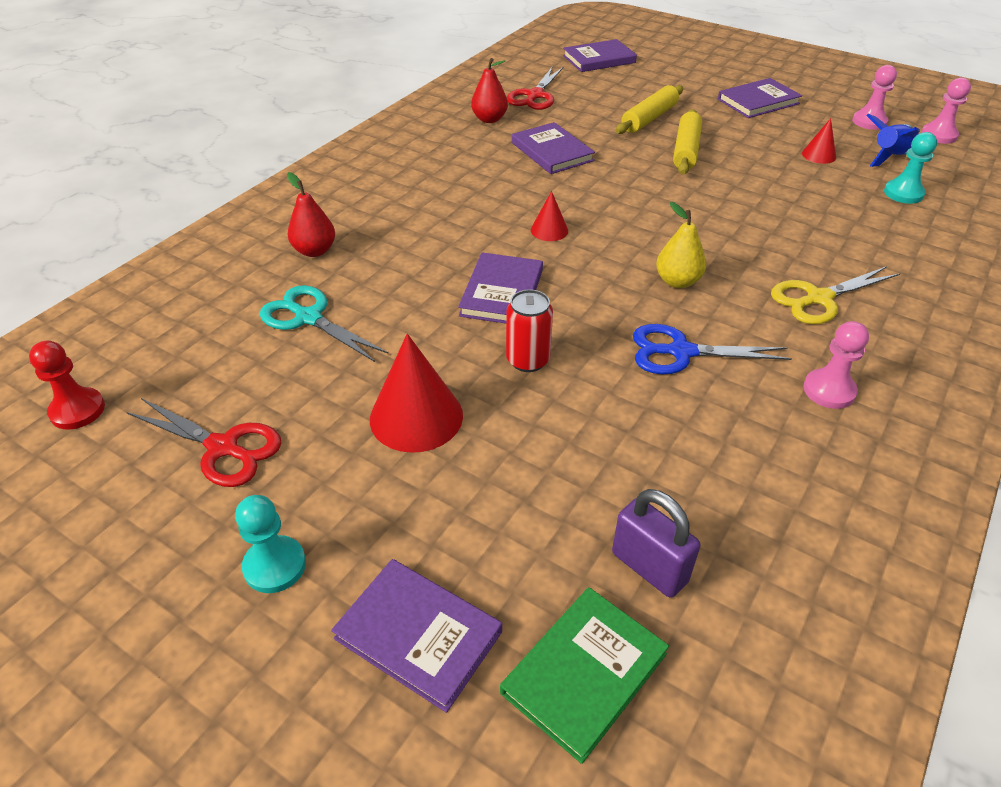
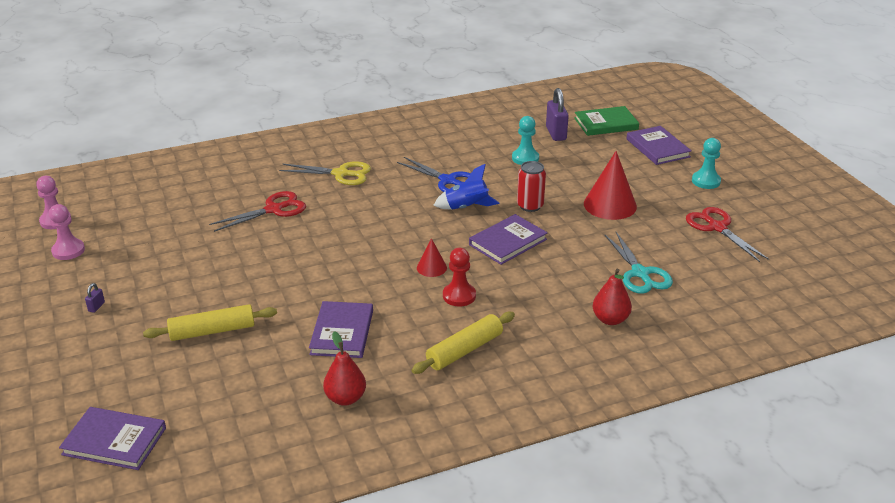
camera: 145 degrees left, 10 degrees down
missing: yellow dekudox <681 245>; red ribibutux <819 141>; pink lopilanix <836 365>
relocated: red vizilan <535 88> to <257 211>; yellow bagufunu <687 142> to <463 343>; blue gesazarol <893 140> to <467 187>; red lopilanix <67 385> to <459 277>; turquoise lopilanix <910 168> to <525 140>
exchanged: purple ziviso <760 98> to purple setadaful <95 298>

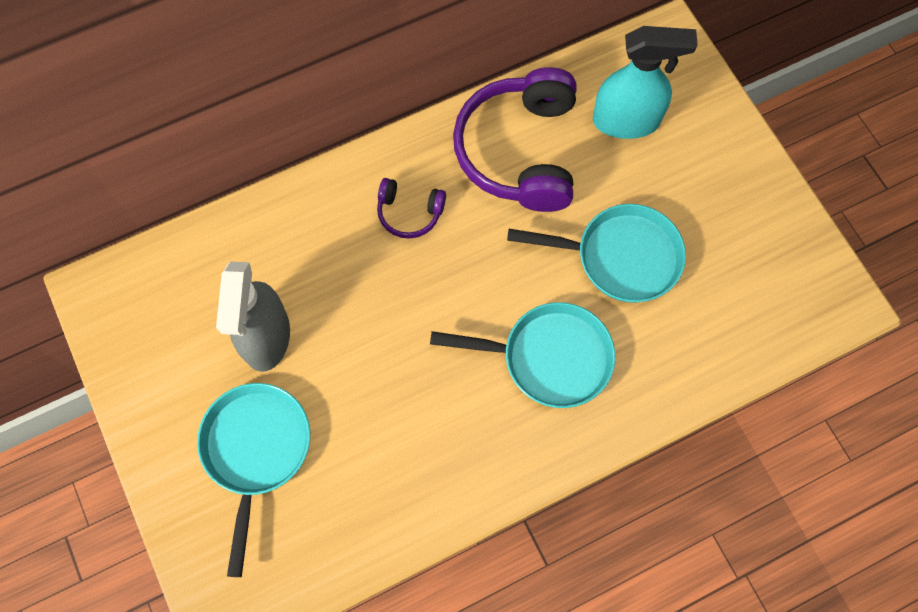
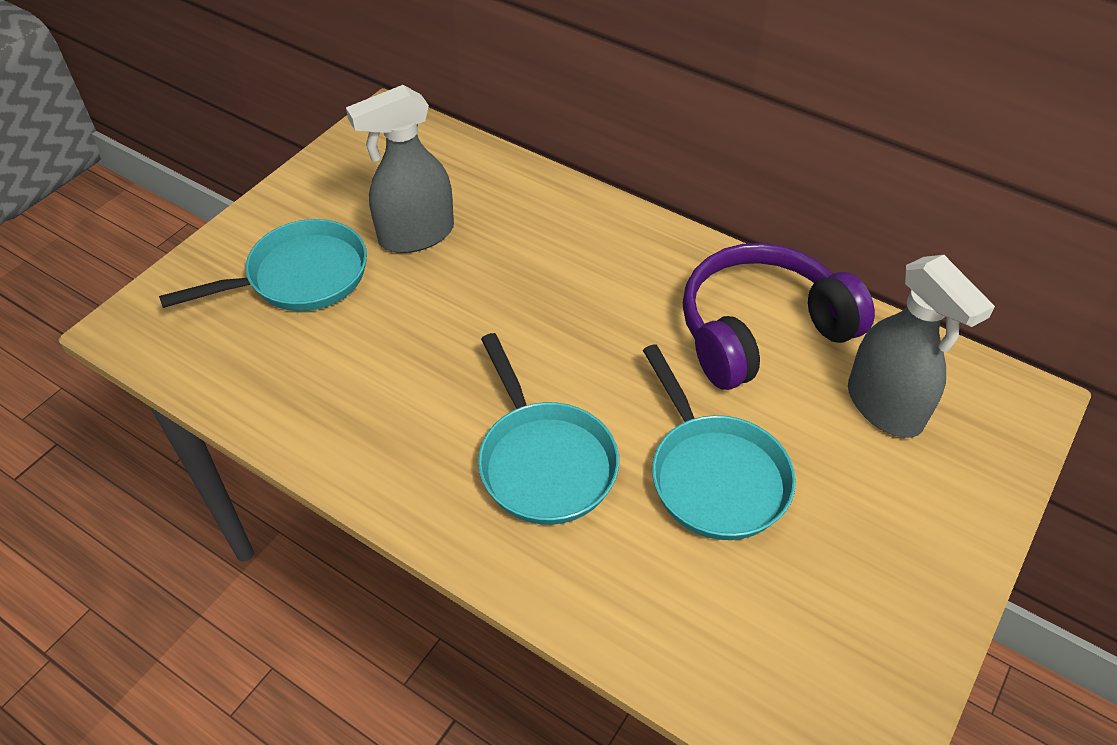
camera: 60 degrees right, 20 degrees down
missing:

..............................

◆ Assigned task
From the first line to the last, return the material above exactly, apart from the pictures.

◆ Problem solution
camera: 145 degrees left, 10 degrees down
missing: yellow dekudox <681 245>; red ribibutux <819 141>; pink lopilanix <836 365>
relocated: red vizilan <535 88> to <257 211>; yellow bagufunu <687 142> to <463 343>; blue gesazarol <893 140> to <467 187>; red lopilanix <67 385> to <459 277>; turquoise lopilanix <910 168> to <525 140>
exchanged: purple ziviso <760 98> to purple setadaful <95 298>

camera: 60 degrees right, 20 degrees down
missing:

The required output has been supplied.